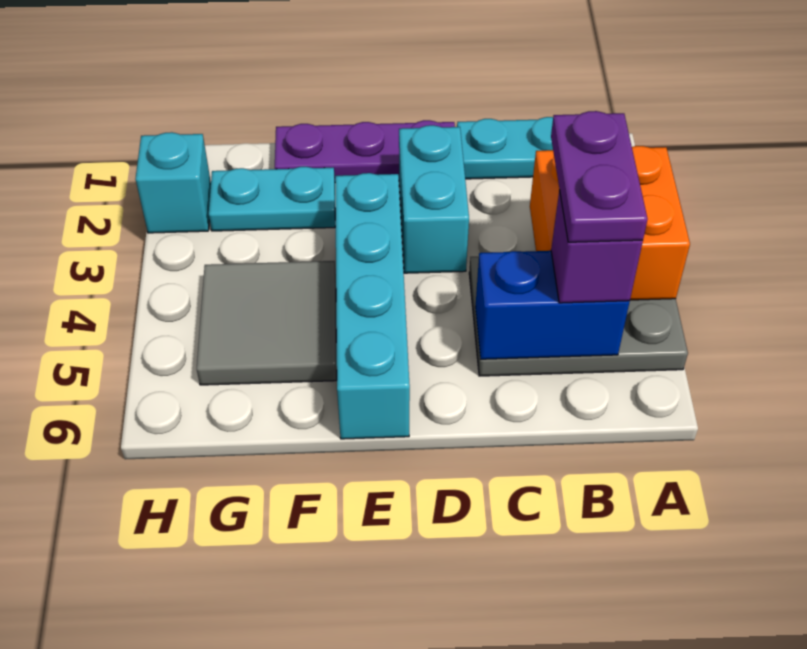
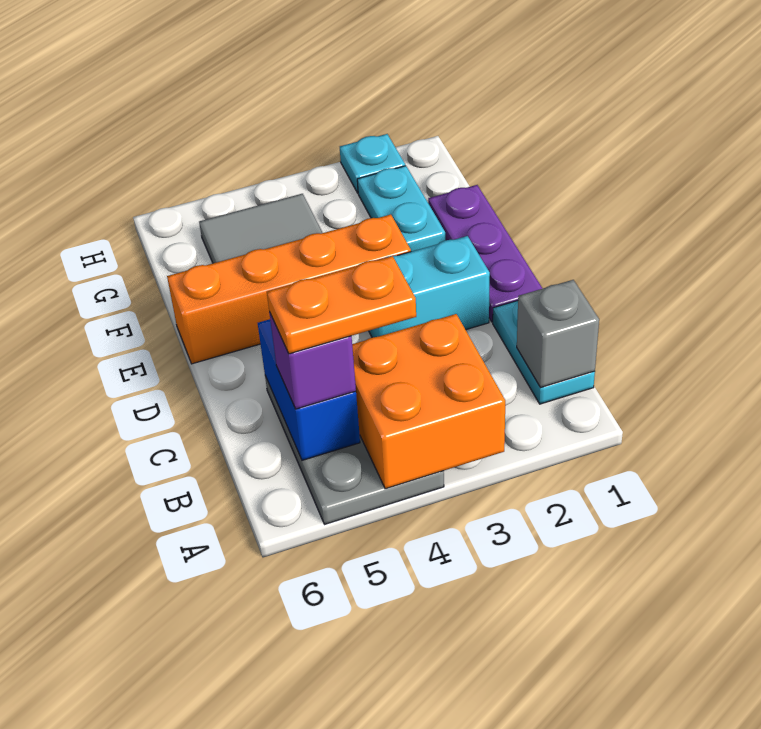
none -> grey brick B1 level 2
purple plate B4:B5 level 4 -> orange plate B4:B5 level 4
cyan brick E3:E6 level 1 -> orange brick E3:E6 level 1
cyan brick H2 level 1 -> cyan plate H2 level 1

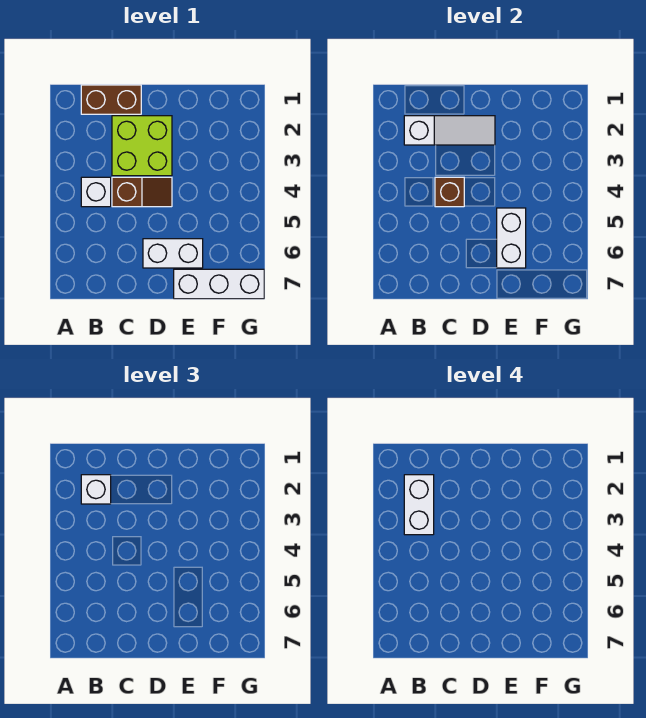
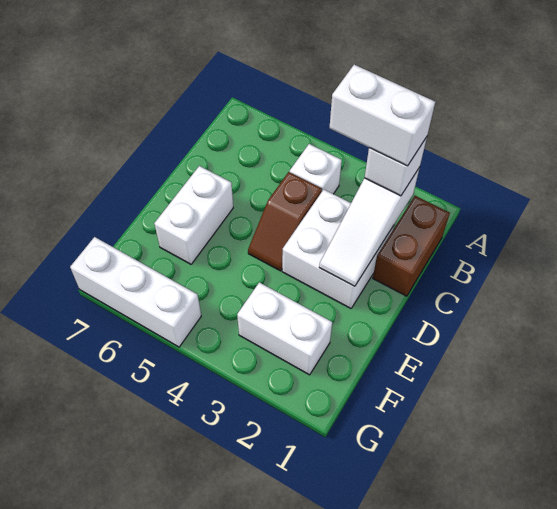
lime brick C2:D3 level 1 -> white brick C2:D3 level 1
brown brick C4 level 2 -> none
white brick E5:E6 level 2 -> white brick F2:F3 level 1
white brick E7:G7 level 1 -> white brick G5:G7 level 1

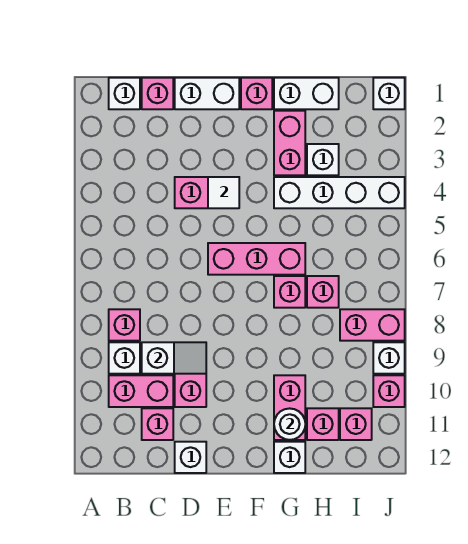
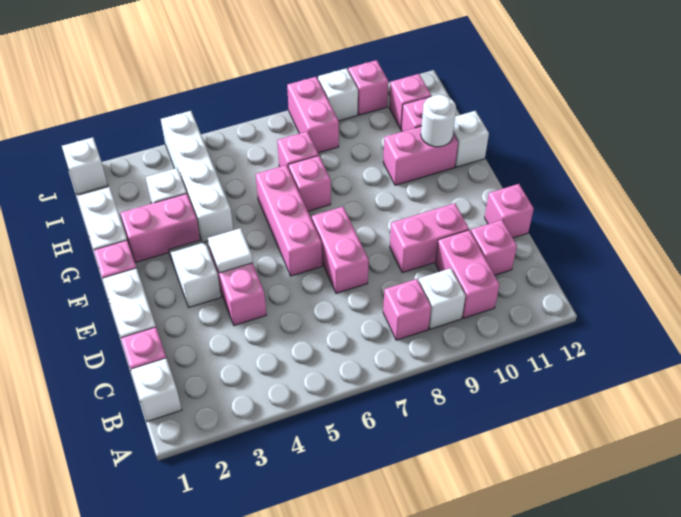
white slope C9:D9 level 2 top C -> white slope E3:F3 level 1 top E
none -> pink brick D7:E7 level 1
white brick D12 level 1 -> pink brick D12 level 1

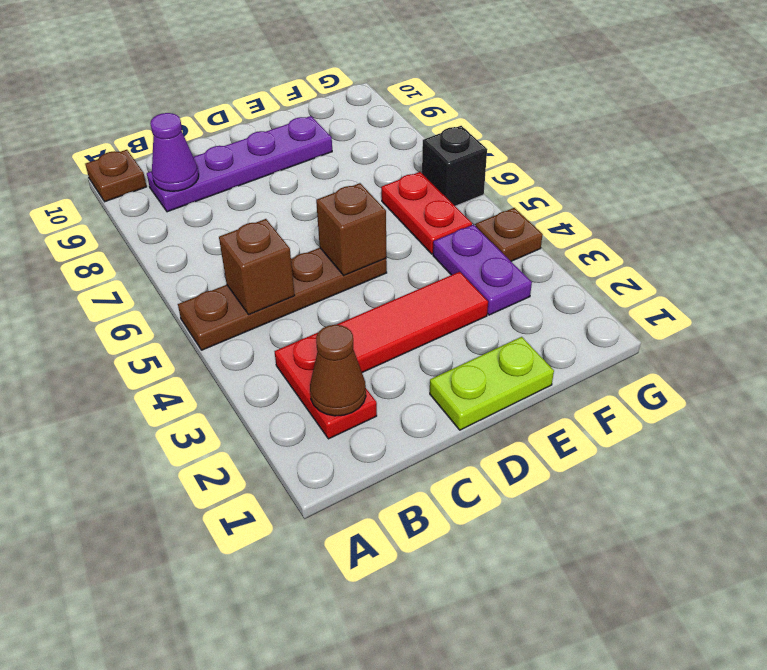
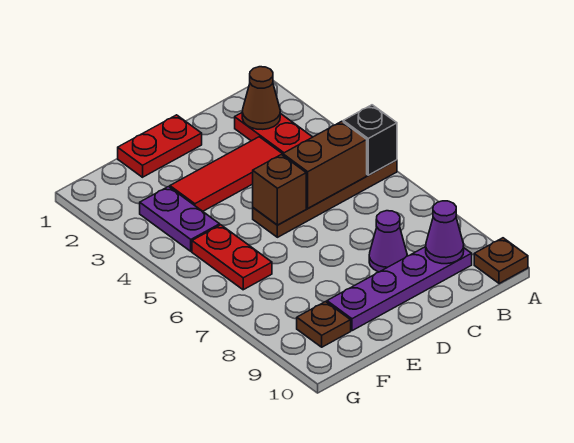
brown brick B5 level 2 -> brown brick B5:C5 level 2
none -> purple cone C8 level 1
lime plate D1:E1 level 1 -> red plate D1:E1 level 1
brown plate G4 level 1 -> brown plate F9 level 1
black brick G6 level 1 -> black brick A5 level 2

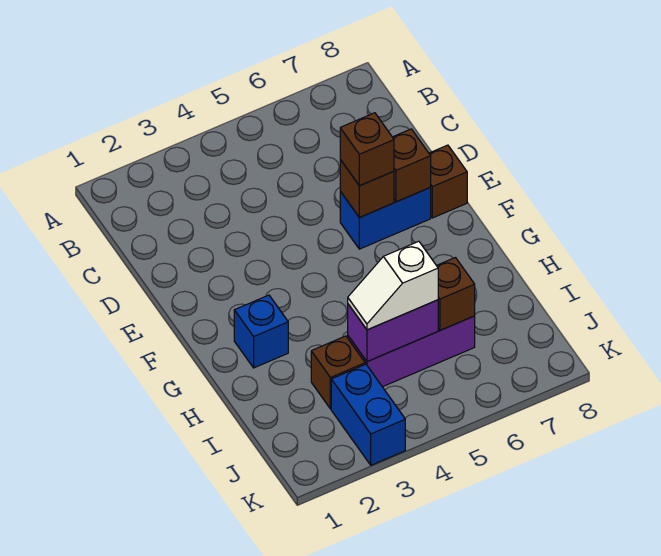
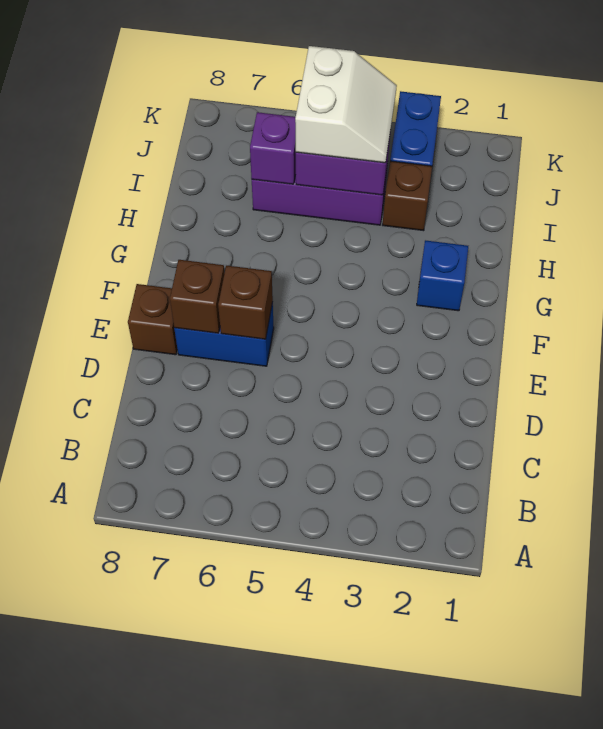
brown brick E6 level 3 -> none
white slope I4:I5 level 3 top 5 -> white slope I4:J5 level 3 top 5
brown brick I6 level 2 -> purple brick I6 level 2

——

[ABOUT THIS TASK] Copy out, unchanged, the span of lines beginning with the one that includes "cyan brick H2" and running through the final line of the material above. Leave the pictures out.

[EXERCISE SOLUTION]
cyan brick H2 level 1 -> cyan plate H2 level 1

lime brick C2:D3 level 1 -> white brick C2:D3 level 1
brown brick C4 level 2 -> none
white brick E5:E6 level 2 -> white brick F2:F3 level 1
white brick E7:G7 level 1 -> white brick G5:G7 level 1

white slope C9:D9 level 2 top C -> white slope E3:F3 level 1 top E
none -> pink brick D7:E7 level 1
white brick D12 level 1 -> pink brick D12 level 1

brown brick B5 level 2 -> brown brick B5:C5 level 2
none -> purple cone C8 level 1
lime plate D1:E1 level 1 -> red plate D1:E1 level 1
brown plate G4 level 1 -> brown plate F9 level 1
black brick G6 level 1 -> black brick A5 level 2

brown brick E6 level 3 -> none
white slope I4:I5 level 3 top 5 -> white slope I4:J5 level 3 top 5
brown brick I6 level 2 -> purple brick I6 level 2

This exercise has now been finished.